AIM OF THE EXERCISE:
Copy all lines containing the string "spinning" from the records below.

DATA LISTING:

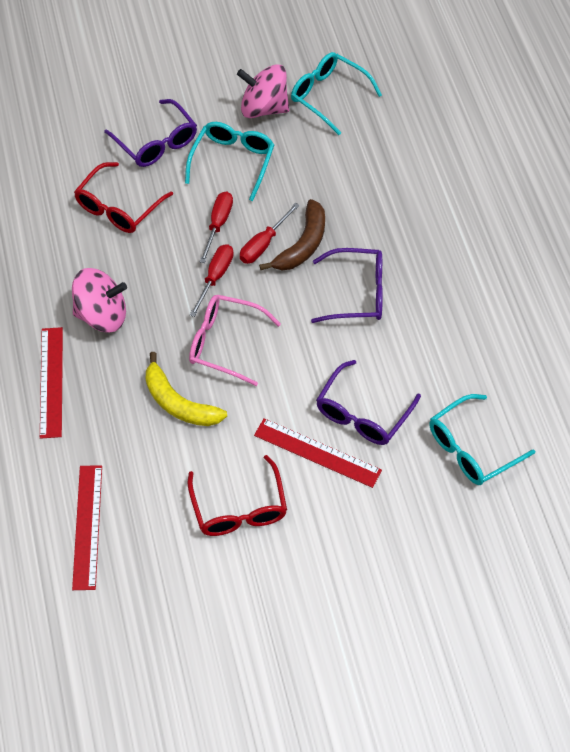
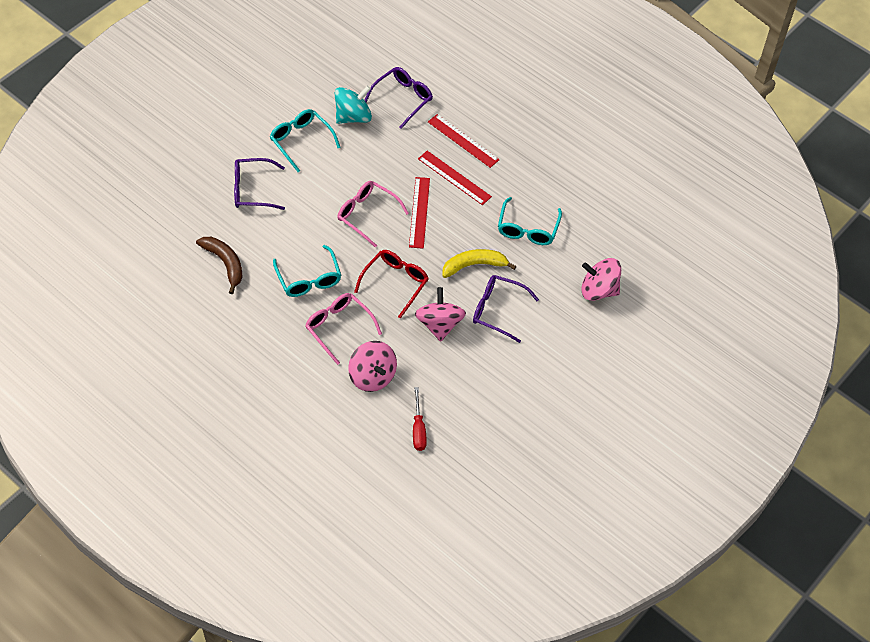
pink glasses: 1 -> 2
pink spinning top: 2 -> 3
red glasses: 2 -> 1
red screwdriver: 3 -> 1
turquoise spinning top: 0 -> 1

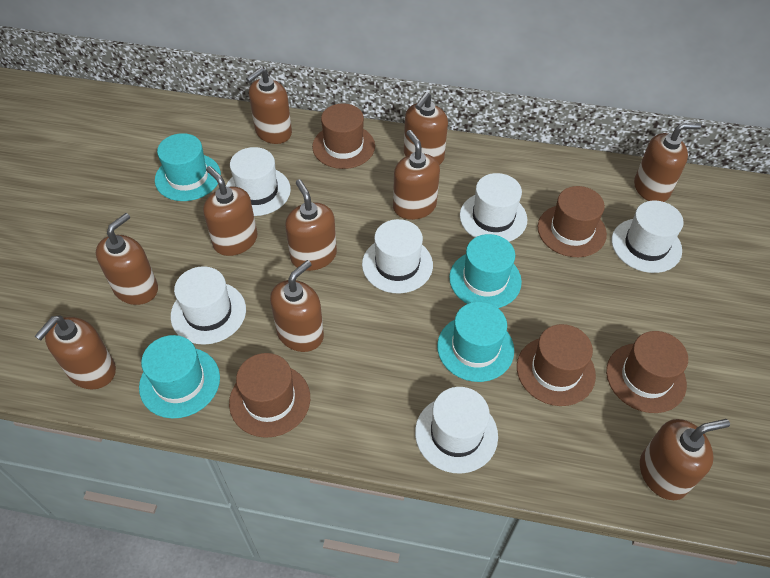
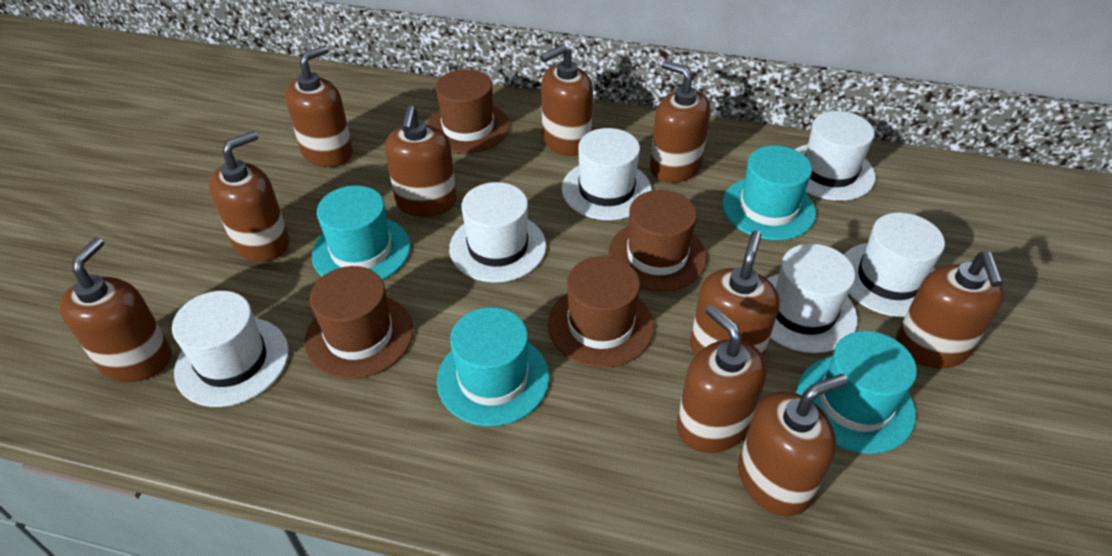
brown hat: 5 -> 4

RESULT BELOW:
pink spinning top: 2 -> 3
turquoise spinning top: 0 -> 1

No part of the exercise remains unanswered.